Description of the task> Each record below is to be output with no change at all.

Material for this exercise>
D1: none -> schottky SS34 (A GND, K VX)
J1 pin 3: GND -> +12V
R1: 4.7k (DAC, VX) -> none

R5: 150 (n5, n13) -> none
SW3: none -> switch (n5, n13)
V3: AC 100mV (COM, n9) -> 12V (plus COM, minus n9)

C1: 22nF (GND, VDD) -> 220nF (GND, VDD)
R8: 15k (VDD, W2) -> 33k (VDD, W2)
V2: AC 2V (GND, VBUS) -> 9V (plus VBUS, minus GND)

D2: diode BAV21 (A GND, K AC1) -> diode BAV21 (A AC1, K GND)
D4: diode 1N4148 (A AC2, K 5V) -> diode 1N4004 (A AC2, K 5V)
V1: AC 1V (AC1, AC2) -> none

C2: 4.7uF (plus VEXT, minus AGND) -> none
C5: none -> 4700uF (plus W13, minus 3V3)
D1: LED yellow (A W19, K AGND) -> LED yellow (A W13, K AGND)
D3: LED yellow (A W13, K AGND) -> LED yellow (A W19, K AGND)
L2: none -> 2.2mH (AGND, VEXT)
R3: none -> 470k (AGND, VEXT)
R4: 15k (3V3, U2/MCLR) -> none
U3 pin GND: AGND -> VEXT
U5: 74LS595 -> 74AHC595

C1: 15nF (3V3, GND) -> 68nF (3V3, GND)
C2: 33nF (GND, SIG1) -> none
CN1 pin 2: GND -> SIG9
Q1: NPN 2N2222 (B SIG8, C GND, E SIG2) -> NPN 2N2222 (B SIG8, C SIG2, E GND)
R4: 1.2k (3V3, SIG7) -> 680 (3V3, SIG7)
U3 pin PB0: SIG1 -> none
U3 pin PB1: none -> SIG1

Exercise solution>
D1: none -> schottky SS34 (A GND, K VX)
J1 pin 3: GND -> +12V
R1: 4.7k (DAC, VX) -> none

R5: 150 (n5, n13) -> none
SW3: none -> switch (n5, n13)
V3: AC 100mV (COM, n9) -> 12V (plus COM, minus n9)

C1: 22nF (GND, VDD) -> 220nF (GND, VDD)
R8: 15k (VDD, W2) -> 33k (VDD, W2)
V2: AC 2V (GND, VBUS) -> 9V (plus VBUS, minus GND)

D2: diode BAV21 (A GND, K AC1) -> diode BAV21 (A AC1, K GND)
D4: diode 1N4148 (A AC2, K 5V) -> diode 1N4004 (A AC2, K 5V)
V1: AC 1V (AC1, AC2) -> none

C2: 4.7uF (plus VEXT, minus AGND) -> none
C5: none -> 4700uF (plus W13, minus 3V3)
D1: LED yellow (A W19, K AGND) -> LED yellow (A W13, K AGND)
D3: LED yellow (A W13, K AGND) -> LED yellow (A W19, K AGND)
L2: none -> 2.2mH (AGND, VEXT)
R3: none -> 470k (AGND, VEXT)
R4: 15k (3V3, U2/MCLR) -> none
U3 pin GND: AGND -> VEXT
U5: 74LS595 -> 74AHC595

C1: 15nF (3V3, GND) -> 68nF (3V3, GND)
C2: 33nF (GND, SIG1) -> none
CN1 pin 2: GND -> SIG9
Q1: NPN 2N2222 (B SIG8, C GND, E SIG2) -> NPN 2N2222 (B SIG8, C SIG2, E GND)
R4: 1.2k (3V3, SIG7) -> 680 (3V3, SIG7)
U3 pin PB0: SIG1 -> none
U3 pin PB1: none -> SIG1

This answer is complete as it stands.